Stored dataset items
:::::

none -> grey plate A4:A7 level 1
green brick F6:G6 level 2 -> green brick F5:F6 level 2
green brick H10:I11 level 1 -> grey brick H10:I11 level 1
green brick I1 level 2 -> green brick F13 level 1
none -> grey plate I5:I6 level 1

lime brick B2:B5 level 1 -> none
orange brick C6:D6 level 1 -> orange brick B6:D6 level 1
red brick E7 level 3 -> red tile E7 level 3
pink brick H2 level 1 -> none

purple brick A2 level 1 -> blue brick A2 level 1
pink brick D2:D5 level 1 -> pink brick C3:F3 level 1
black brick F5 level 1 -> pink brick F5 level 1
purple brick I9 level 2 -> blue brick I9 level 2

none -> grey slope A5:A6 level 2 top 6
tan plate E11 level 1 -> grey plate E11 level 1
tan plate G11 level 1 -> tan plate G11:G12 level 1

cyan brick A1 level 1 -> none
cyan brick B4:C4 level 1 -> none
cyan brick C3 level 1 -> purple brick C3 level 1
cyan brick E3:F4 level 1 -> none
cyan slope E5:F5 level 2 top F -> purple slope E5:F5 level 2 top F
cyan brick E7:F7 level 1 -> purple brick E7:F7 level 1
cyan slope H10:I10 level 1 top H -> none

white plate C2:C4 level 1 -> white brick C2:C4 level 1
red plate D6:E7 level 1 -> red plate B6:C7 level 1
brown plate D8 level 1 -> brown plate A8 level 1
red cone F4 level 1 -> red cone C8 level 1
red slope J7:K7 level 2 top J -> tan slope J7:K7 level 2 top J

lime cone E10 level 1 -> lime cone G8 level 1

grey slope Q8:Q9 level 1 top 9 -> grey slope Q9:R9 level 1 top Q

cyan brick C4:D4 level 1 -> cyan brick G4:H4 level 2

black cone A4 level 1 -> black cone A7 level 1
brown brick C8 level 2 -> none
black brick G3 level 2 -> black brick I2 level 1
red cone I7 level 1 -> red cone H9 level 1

:::::

## Goal of the exercise
In the data above, repeat exactly each line from the first through the line that contains "tan plate G11 level", and give nothing else.

## Completed exercise
none -> grey plate A4:A7 level 1
green brick F6:G6 level 2 -> green brick F5:F6 level 2
green brick H10:I11 level 1 -> grey brick H10:I11 level 1
green brick I1 level 2 -> green brick F13 level 1
none -> grey plate I5:I6 level 1

lime brick B2:B5 level 1 -> none
orange brick C6:D6 level 1 -> orange brick B6:D6 level 1
red brick E7 level 3 -> red tile E7 level 3
pink brick H2 level 1 -> none

purple brick A2 level 1 -> blue brick A2 level 1
pink brick D2:D5 level 1 -> pink brick C3:F3 level 1
black brick F5 level 1 -> pink brick F5 level 1
purple brick I9 level 2 -> blue brick I9 level 2

none -> grey slope A5:A6 level 2 top 6
tan plate E11 level 1 -> grey plate E11 level 1
tan plate G11 level 1 -> tan plate G11:G12 level 1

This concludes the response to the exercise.